* **Task goal**
Return each of the entries below precisely as it appears.

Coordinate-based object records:
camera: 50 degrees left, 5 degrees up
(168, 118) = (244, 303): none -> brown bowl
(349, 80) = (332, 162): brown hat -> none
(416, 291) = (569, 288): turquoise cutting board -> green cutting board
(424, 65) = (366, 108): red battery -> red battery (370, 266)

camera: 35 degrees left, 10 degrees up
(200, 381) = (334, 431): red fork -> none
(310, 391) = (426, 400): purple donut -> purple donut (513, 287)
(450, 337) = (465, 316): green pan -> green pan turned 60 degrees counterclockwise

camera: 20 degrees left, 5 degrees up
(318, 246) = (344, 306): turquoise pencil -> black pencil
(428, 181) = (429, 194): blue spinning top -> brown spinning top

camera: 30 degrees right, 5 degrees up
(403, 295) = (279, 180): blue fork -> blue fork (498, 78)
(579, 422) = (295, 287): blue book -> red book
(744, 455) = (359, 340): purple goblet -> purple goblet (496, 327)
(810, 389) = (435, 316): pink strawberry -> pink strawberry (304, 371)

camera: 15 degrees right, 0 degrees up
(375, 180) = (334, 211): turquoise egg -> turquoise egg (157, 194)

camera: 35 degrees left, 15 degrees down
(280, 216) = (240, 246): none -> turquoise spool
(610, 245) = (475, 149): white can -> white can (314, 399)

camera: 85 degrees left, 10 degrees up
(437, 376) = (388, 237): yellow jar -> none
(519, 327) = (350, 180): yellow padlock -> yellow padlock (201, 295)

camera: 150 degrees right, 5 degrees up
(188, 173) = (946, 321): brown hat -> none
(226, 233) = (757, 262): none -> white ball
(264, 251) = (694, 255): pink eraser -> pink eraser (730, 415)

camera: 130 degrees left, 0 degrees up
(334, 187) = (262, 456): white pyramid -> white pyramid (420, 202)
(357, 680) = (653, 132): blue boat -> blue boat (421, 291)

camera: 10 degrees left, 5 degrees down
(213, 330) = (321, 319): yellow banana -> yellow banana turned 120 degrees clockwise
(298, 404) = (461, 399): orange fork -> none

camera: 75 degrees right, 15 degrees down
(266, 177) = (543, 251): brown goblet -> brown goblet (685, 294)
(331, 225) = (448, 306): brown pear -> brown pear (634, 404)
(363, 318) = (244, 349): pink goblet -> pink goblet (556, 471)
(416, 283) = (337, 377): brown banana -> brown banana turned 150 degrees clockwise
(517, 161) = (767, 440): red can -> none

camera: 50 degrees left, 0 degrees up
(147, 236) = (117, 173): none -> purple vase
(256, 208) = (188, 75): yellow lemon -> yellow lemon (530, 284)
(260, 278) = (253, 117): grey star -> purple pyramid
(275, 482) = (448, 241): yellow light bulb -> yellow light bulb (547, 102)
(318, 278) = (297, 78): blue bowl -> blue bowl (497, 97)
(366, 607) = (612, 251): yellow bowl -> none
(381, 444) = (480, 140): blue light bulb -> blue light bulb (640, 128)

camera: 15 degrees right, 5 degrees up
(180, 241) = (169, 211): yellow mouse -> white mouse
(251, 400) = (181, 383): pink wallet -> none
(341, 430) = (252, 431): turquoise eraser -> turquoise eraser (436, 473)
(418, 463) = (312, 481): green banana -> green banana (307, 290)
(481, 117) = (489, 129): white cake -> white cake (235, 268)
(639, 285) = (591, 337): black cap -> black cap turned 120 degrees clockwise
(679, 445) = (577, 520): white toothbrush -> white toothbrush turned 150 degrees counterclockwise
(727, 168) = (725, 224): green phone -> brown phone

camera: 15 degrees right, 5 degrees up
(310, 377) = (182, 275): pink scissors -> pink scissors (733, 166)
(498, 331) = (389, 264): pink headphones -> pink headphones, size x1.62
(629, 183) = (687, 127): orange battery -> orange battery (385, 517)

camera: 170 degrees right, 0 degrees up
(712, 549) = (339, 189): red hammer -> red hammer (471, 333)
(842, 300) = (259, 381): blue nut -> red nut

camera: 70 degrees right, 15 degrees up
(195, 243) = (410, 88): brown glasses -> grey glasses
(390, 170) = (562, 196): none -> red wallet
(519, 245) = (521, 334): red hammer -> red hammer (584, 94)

* **Reply**
camera: 50 degrees left, 5 degrees up
(168, 118) = (244, 303): none -> brown bowl
(349, 80) = (332, 162): brown hat -> none
(416, 291) = (569, 288): turquoise cutting board -> green cutting board
(424, 65) = (366, 108): red battery -> red battery (370, 266)

camera: 35 degrees left, 10 degrees up
(200, 381) = (334, 431): red fork -> none
(310, 391) = (426, 400): purple donut -> purple donut (513, 287)
(450, 337) = (465, 316): green pan -> green pan turned 60 degrees counterclockwise

camera: 20 degrees left, 5 degrees up
(318, 246) = (344, 306): turquoise pencil -> black pencil
(428, 181) = (429, 194): blue spinning top -> brown spinning top

camera: 30 degrees right, 5 degrees up
(403, 295) = (279, 180): blue fork -> blue fork (498, 78)
(579, 422) = (295, 287): blue book -> red book
(744, 455) = (359, 340): purple goblet -> purple goblet (496, 327)
(810, 389) = (435, 316): pink strawberry -> pink strawberry (304, 371)

camera: 15 degrees right, 0 degrees up
(375, 180) = (334, 211): turquoise egg -> turquoise egg (157, 194)

camera: 35 degrees left, 15 degrees down
(280, 216) = (240, 246): none -> turquoise spool
(610, 245) = (475, 149): white can -> white can (314, 399)

camera: 85 degrees left, 10 degrees up
(437, 376) = (388, 237): yellow jar -> none
(519, 327) = (350, 180): yellow padlock -> yellow padlock (201, 295)

camera: 150 degrees right, 5 degrees up
(188, 173) = (946, 321): brown hat -> none
(226, 233) = (757, 262): none -> white ball
(264, 251) = (694, 255): pink eraser -> pink eraser (730, 415)

camera: 130 degrees left, 0 degrees up
(334, 187) = (262, 456): white pyramid -> white pyramid (420, 202)
(357, 680) = (653, 132): blue boat -> blue boat (421, 291)

camera: 10 degrees left, 5 degrees down
(213, 330) = (321, 319): yellow banana -> yellow banana turned 120 degrees clockwise
(298, 404) = (461, 399): orange fork -> none

camera: 75 degrees right, 15 degrees down
(266, 177) = (543, 251): brown goblet -> brown goblet (685, 294)
(331, 225) = (448, 306): brown pear -> brown pear (634, 404)
(363, 318) = (244, 349): pink goblet -> pink goblet (556, 471)
(416, 283) = (337, 377): brown banana -> brown banana turned 150 degrees clockwise
(517, 161) = (767, 440): red can -> none

camera: 50 degrees left, 0 degrees up
(147, 236) = (117, 173): none -> purple vase
(256, 208) = (188, 75): yellow lemon -> yellow lemon (530, 284)
(260, 278) = (253, 117): grey star -> purple pyramid
(275, 482) = (448, 241): yellow light bulb -> yellow light bulb (547, 102)
(318, 278) = (297, 78): blue bowl -> blue bowl (497, 97)
(366, 607) = (612, 251): yellow bowl -> none
(381, 444) = (480, 140): blue light bulb -> blue light bulb (640, 128)

camera: 15 degrees right, 5 degrees up
(180, 241) = (169, 211): yellow mouse -> white mouse
(251, 400) = (181, 383): pink wallet -> none
(341, 430) = (252, 431): turquoise eraser -> turquoise eraser (436, 473)
(418, 463) = (312, 481): green banana -> green banana (307, 290)
(481, 117) = (489, 129): white cake -> white cake (235, 268)
(639, 285) = (591, 337): black cap -> black cap turned 120 degrees clockwise
(679, 445) = (577, 520): white toothbrush -> white toothbrush turned 150 degrees counterclockwise
(727, 168) = (725, 224): green phone -> brown phone

camera: 15 degrees right, 5 degrees up
(310, 377) = (182, 275): pink scissors -> pink scissors (733, 166)
(498, 331) = (389, 264): pink headphones -> pink headphones, size x1.62
(629, 183) = (687, 127): orange battery -> orange battery (385, 517)

camera: 170 degrees right, 0 degrees up
(712, 549) = (339, 189): red hammer -> red hammer (471, 333)
(842, 300) = (259, 381): blue nut -> red nut

camera: 70 degrees right, 15 degrees up
(195, 243) = (410, 88): brown glasses -> grey glasses
(390, 170) = (562, 196): none -> red wallet
(519, 245) = (521, 334): red hammer -> red hammer (584, 94)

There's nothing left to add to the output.